══ SOURCE INFORMATION

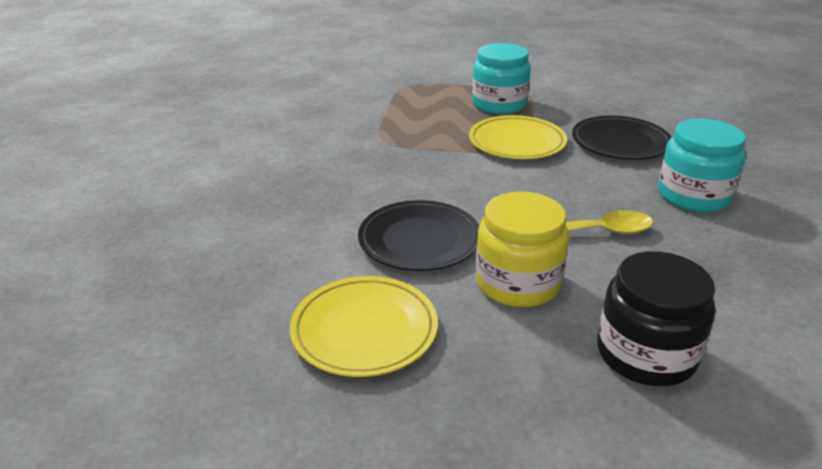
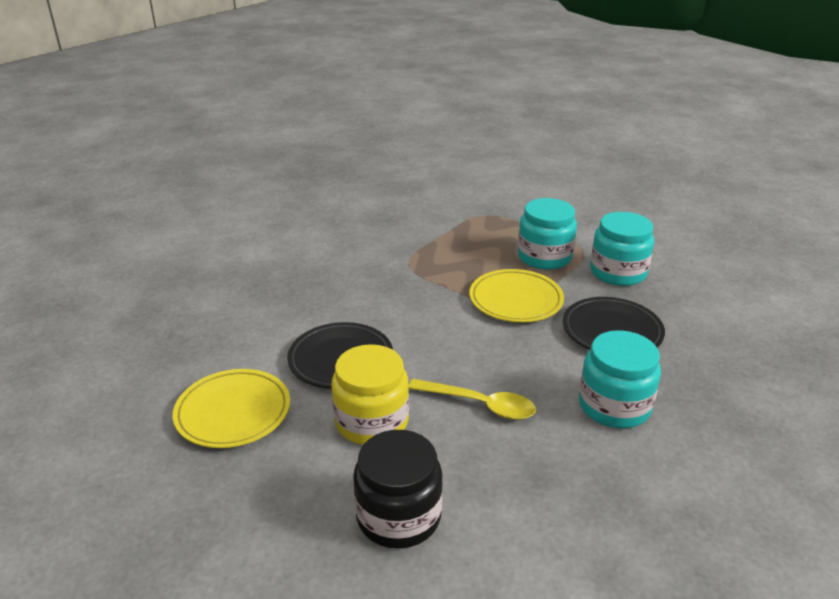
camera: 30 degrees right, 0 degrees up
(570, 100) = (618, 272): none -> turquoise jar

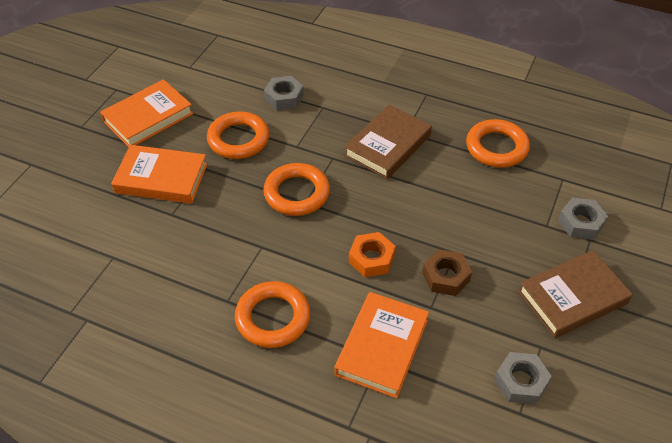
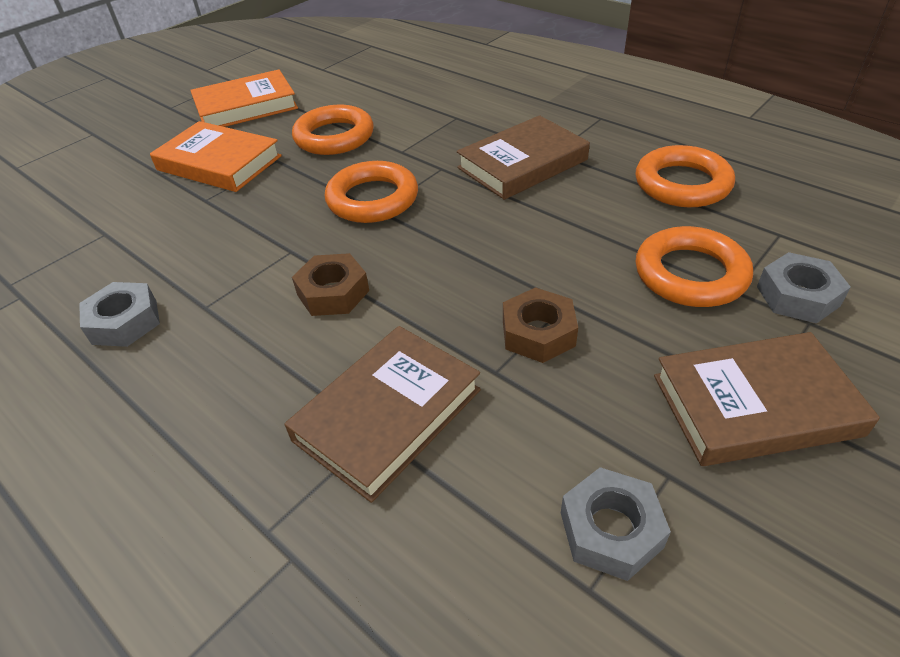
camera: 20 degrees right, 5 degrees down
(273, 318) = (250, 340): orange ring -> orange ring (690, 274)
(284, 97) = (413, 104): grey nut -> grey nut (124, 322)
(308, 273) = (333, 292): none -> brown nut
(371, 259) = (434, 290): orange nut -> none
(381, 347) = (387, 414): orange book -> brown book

════

Word for word, give the listing above again, but drop any pictures.

== TASK SOLUTION ==
camera: 30 degrees right, 0 degrees up
(570, 100) = (618, 272): none -> turquoise jar

camera: 20 degrees right, 5 degrees down
(273, 318) = (250, 340): orange ring -> orange ring (690, 274)
(284, 97) = (413, 104): grey nut -> grey nut (124, 322)
(308, 273) = (333, 292): none -> brown nut
(371, 259) = (434, 290): orange nut -> none
(381, 347) = (387, 414): orange book -> brown book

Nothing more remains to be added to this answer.